Directions for this task>
The response should be an exact copy of the records, with the pictures removed.

Data for this exercise>
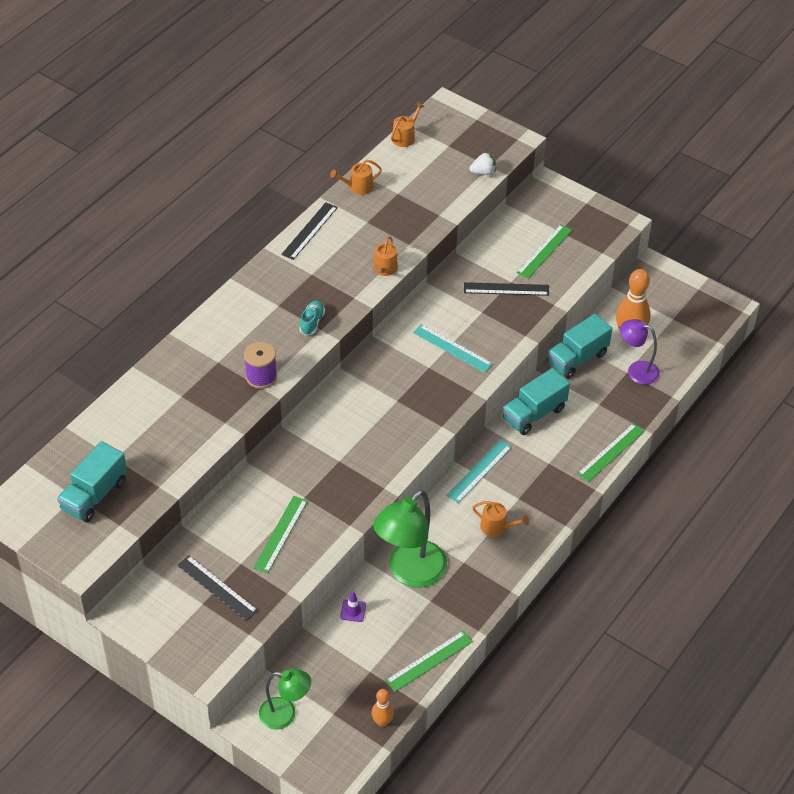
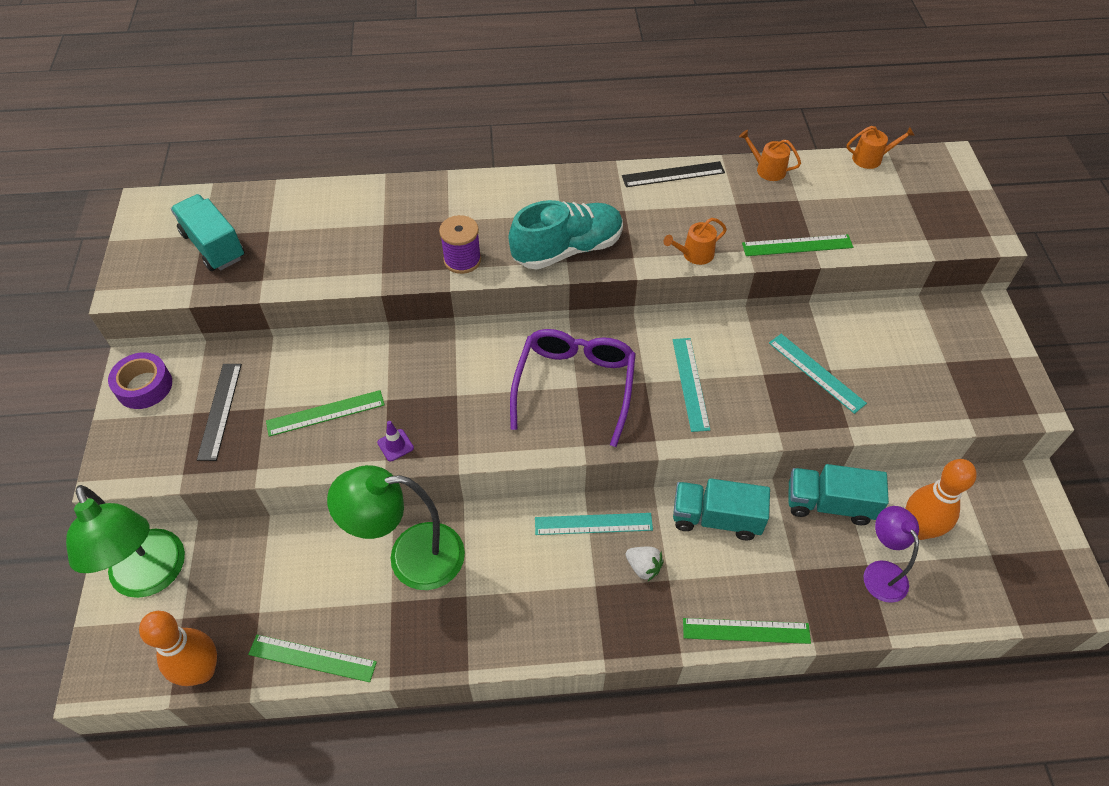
camera: 50 degrees right, 5 degrees up
(94, 495) = (213, 246): turquoise truck -> turquoise truck turned 60 degrees clockwise
(148, 618) = (144, 386): none -> purple tape
(285, 714) = (152, 577): green lamp -> green lamp, size x1.68
(312, 322) = (567, 249): turquoise shoe -> turquoise shoe, size x2.19
(353, 611) = (322, 542): purple traffic cone -> purple traffic cone (395, 445)
(382, 721) = (202, 671): orange bowling pin -> orange bowling pin, size x1.83
(395, 401) = (574, 386): none -> purple glasses
(483, 172) = (911, 240): white strawberry -> white strawberry (643, 567)
(497, 527) = (539, 593): orange watering can -> none
(506, 289) = (816, 372): black ruler -> turquoise ruler
(544, 251) = (904, 368): green ruler -> green ruler (797, 245)

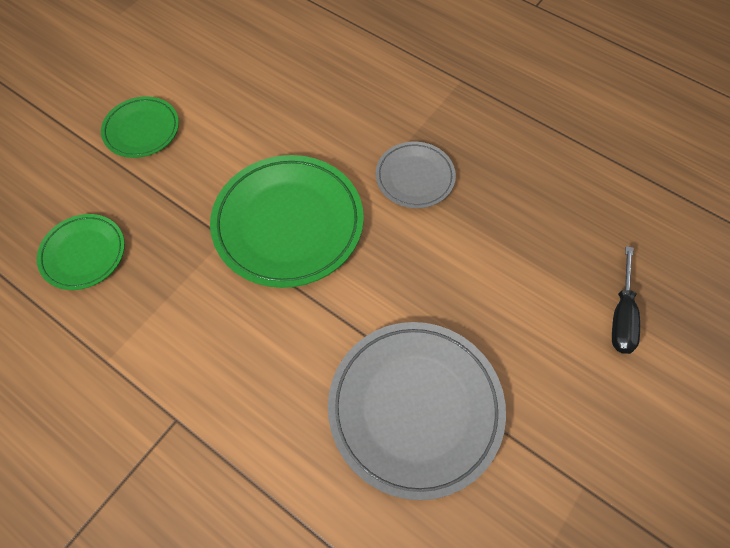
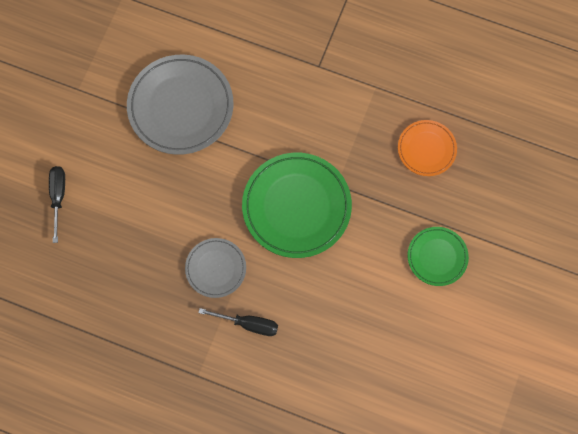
camera: 165 degrees right, 10 degrees up
(83, 254) = (426, 149): green plate -> orange plate
(390, 113) = (248, 324): none -> black screwdriver

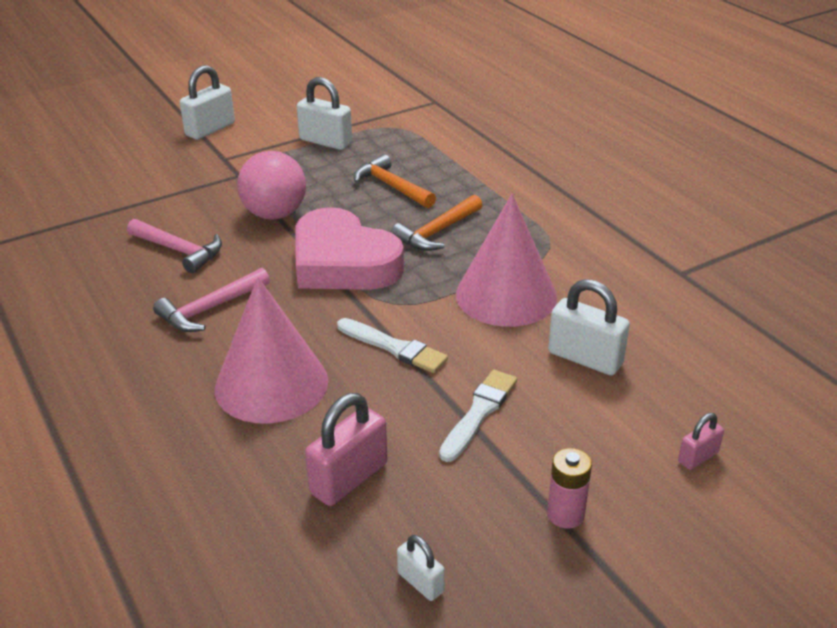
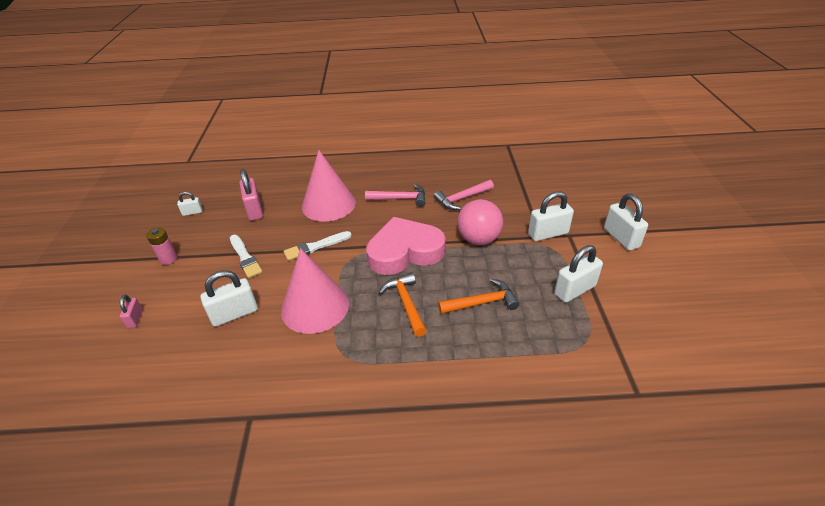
camera: 120 degrees right, 5 degrees up
(210, 309) = (400, 199): pink hammer -> pink hammer turned 105 degrees clockwise
(230, 171) = (548, 234): none -> white padlock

Solution for this task>
camera: 50 degrees right, 5 degrees up
(94, 495) = (213, 246): turquoise truck -> turquoise truck turned 60 degrees clockwise
(148, 618) = (144, 386): none -> purple tape
(285, 714) = (152, 577): green lamp -> green lamp, size x1.68
(312, 322) = (567, 249): turquoise shoe -> turquoise shoe, size x2.19
(353, 611) = (322, 542): purple traffic cone -> purple traffic cone (395, 445)
(382, 721) = (202, 671): orange bowling pin -> orange bowling pin, size x1.83
(395, 401) = (574, 386): none -> purple glasses
(483, 172) = (911, 240): white strawberry -> white strawberry (643, 567)
(497, 527) = (539, 593): orange watering can -> none
(506, 289) = (816, 372): black ruler -> turquoise ruler
(544, 251) = (904, 368): green ruler -> green ruler (797, 245)

camera: 165 degrees right, 10 degrees up
(83, 254) = (426, 149): green plate -> orange plate
(390, 113) = (248, 324): none -> black screwdriver

camera: 120 degrees right, 5 degrees up
(210, 309) = (400, 199): pink hammer -> pink hammer turned 105 degrees clockwise
(230, 171) = (548, 234): none -> white padlock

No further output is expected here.